### DESCRIPTION OF THE TASK
Would you please transcribe the records below from the line with "none -> red brick I13:I14 level 1" through their final line, exactly and with no other lines?

### Object tracking records

--- START ---

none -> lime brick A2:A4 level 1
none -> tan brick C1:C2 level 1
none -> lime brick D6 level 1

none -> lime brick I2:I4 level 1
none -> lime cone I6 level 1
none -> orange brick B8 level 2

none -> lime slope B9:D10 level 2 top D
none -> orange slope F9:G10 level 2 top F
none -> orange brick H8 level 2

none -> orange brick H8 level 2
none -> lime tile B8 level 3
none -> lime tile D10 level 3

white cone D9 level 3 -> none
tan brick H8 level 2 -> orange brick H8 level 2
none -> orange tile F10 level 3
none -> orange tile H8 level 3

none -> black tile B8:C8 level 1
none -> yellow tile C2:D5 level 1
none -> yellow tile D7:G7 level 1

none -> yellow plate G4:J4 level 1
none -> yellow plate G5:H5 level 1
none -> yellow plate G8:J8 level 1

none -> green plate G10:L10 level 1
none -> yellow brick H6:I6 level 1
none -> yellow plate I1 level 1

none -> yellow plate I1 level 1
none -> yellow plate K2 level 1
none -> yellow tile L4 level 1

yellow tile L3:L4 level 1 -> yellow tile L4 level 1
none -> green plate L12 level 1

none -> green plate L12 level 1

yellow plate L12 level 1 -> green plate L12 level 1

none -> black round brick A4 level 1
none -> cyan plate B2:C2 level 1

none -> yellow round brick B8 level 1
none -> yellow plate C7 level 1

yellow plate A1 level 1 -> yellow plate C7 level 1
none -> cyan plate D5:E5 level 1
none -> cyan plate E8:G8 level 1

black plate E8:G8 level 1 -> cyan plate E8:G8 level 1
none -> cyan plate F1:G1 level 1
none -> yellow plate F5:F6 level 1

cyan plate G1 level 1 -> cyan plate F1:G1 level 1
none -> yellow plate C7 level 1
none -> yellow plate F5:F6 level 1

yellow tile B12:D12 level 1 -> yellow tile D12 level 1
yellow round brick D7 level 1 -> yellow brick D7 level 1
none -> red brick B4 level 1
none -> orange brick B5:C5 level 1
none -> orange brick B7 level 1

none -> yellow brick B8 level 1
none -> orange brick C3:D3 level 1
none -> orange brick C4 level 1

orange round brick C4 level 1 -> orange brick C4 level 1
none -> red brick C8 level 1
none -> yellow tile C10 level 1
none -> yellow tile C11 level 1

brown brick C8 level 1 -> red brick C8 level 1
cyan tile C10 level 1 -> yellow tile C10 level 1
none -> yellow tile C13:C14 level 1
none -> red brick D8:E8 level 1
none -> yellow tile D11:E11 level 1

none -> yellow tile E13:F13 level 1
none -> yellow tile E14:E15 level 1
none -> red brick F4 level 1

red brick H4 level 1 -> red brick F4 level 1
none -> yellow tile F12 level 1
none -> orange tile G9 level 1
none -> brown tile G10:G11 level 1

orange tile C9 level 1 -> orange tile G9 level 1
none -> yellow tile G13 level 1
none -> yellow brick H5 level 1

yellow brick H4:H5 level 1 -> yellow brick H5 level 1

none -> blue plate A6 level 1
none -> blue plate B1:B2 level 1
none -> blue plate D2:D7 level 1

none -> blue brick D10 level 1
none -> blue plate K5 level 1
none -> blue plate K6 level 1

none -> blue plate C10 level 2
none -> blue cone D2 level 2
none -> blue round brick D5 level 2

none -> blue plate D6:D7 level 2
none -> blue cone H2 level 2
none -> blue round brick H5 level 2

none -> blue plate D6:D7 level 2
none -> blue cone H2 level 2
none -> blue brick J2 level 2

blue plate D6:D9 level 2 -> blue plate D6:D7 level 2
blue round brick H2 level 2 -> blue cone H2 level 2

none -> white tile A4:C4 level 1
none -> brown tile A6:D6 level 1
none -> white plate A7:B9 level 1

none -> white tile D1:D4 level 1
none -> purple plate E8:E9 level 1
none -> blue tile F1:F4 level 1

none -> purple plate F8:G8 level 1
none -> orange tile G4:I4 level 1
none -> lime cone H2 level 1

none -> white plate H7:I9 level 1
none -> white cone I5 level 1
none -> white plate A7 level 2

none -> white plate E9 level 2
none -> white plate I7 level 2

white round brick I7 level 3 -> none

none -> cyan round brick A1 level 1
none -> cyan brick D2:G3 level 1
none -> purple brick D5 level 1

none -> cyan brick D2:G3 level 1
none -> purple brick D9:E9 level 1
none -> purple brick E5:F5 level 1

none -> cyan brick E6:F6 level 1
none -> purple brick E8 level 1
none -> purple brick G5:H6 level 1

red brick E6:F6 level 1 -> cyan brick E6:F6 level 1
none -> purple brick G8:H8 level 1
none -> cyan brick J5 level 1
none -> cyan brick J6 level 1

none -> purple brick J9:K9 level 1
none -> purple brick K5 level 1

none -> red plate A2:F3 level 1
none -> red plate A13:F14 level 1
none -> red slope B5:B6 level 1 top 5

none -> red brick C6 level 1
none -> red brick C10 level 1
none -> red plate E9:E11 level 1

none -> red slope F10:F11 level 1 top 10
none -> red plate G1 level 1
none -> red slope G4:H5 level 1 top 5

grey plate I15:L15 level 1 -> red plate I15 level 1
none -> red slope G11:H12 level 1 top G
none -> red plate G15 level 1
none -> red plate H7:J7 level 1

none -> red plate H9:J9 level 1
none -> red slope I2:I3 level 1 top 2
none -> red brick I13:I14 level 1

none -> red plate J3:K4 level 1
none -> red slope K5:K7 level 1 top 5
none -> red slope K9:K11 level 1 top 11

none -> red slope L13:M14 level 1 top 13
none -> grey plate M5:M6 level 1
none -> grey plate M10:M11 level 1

--- END ---

### WORKED SOLUTION
none -> red brick I13:I14 level 1

none -> red plate J3:K4 level 1
none -> red slope K5:K7 level 1 top 5
none -> red slope K9:K11 level 1 top 11

none -> red slope L13:M14 level 1 top 13
none -> grey plate M5:M6 level 1
none -> grey plate M10:M11 level 1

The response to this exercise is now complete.